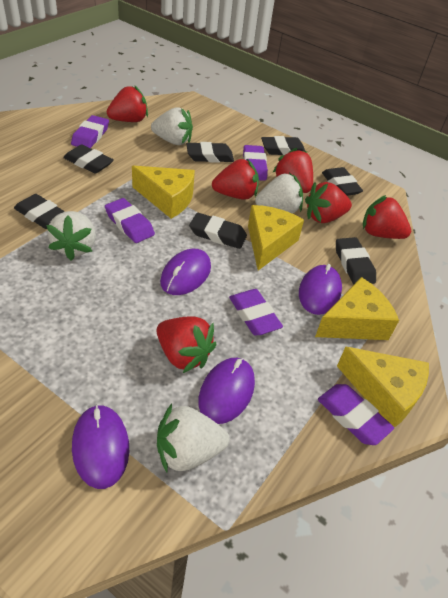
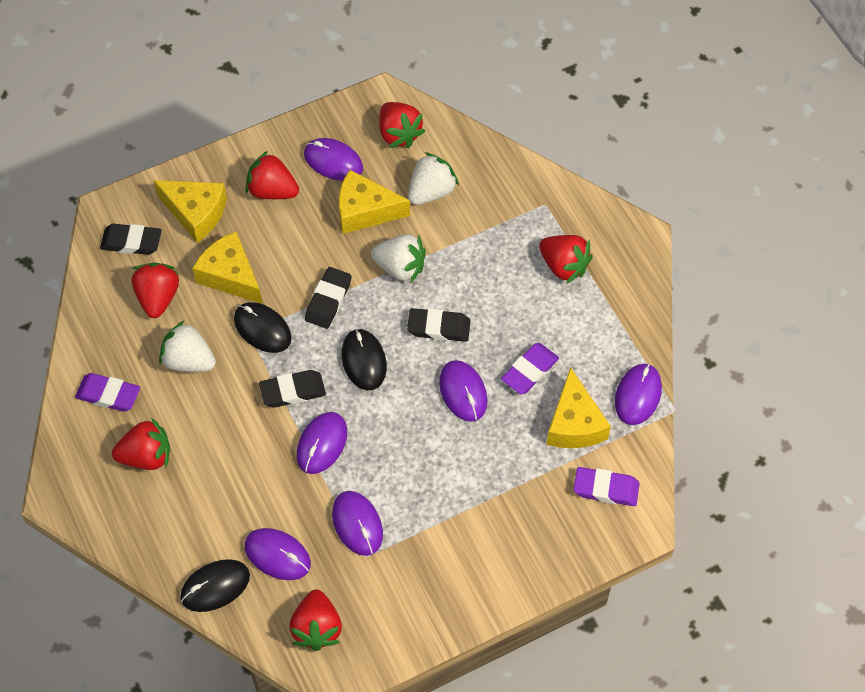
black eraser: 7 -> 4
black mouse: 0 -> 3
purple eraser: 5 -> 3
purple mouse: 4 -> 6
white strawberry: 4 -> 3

--------------------------------------------------

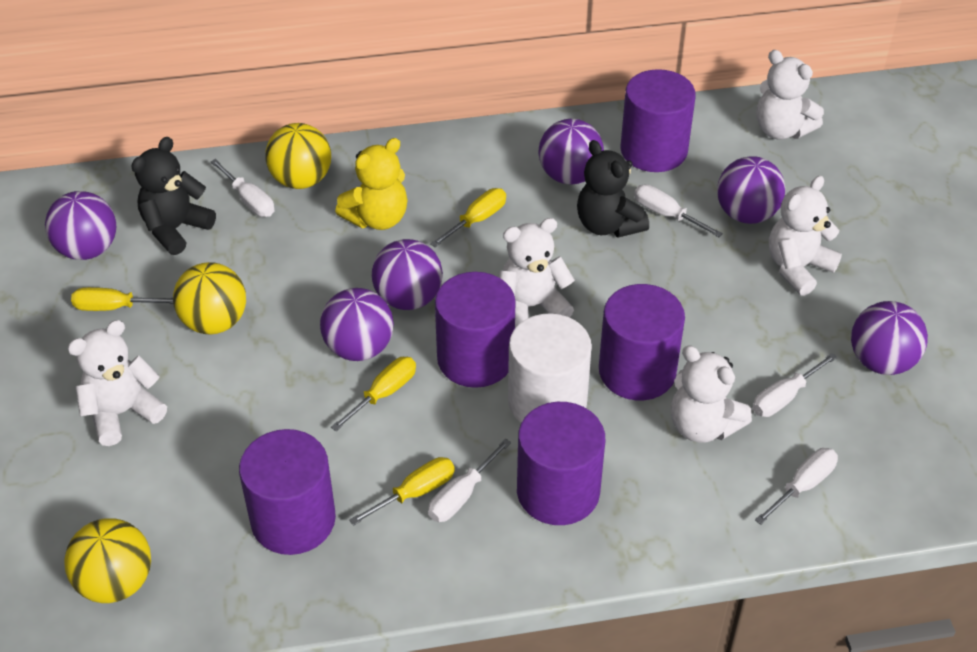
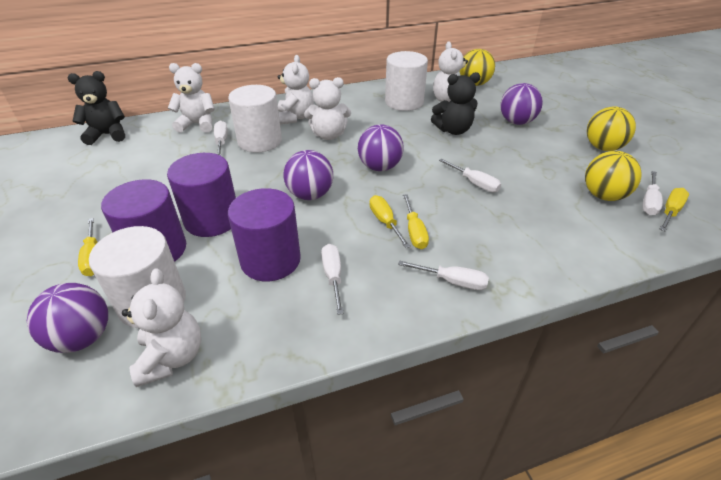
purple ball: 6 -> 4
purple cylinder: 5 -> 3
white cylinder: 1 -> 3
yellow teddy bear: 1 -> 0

--------------------------------------------------

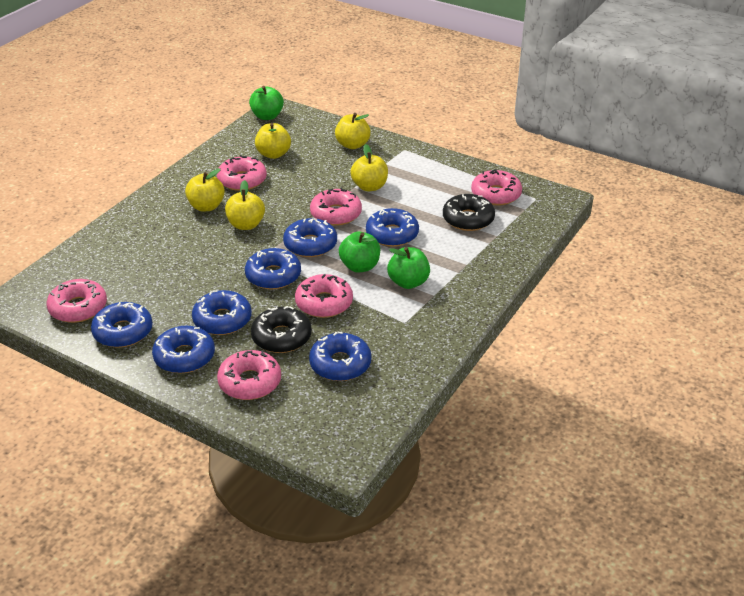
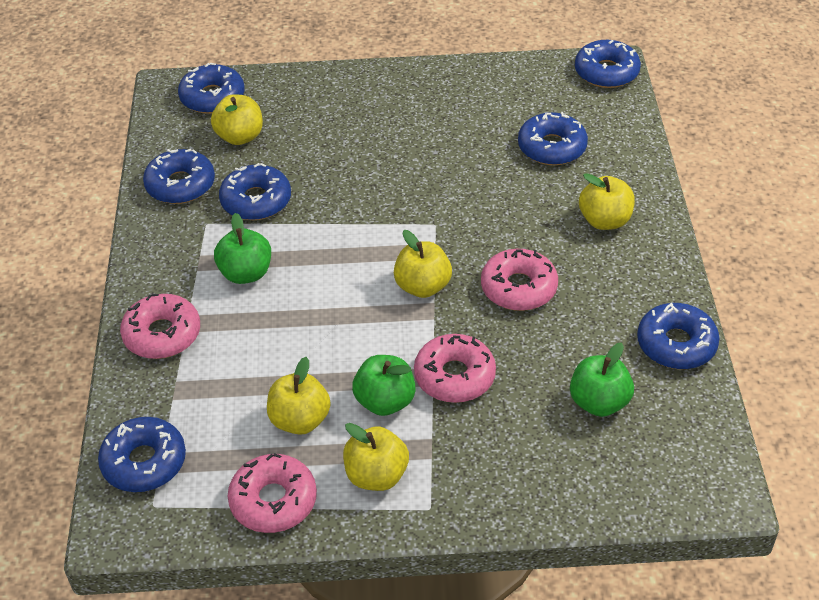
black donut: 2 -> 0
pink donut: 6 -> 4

--------------------------------------------------

• **Instructions for the task**
Among the records above, repeat exactly the line with "purple ball: 6 -> 4", the line with "yellow teddy bear: 1 -> 0", and every line in between, and only those.

• **Task solution**
purple ball: 6 -> 4
purple cylinder: 5 -> 3
white cylinder: 1 -> 3
yellow teddy bear: 1 -> 0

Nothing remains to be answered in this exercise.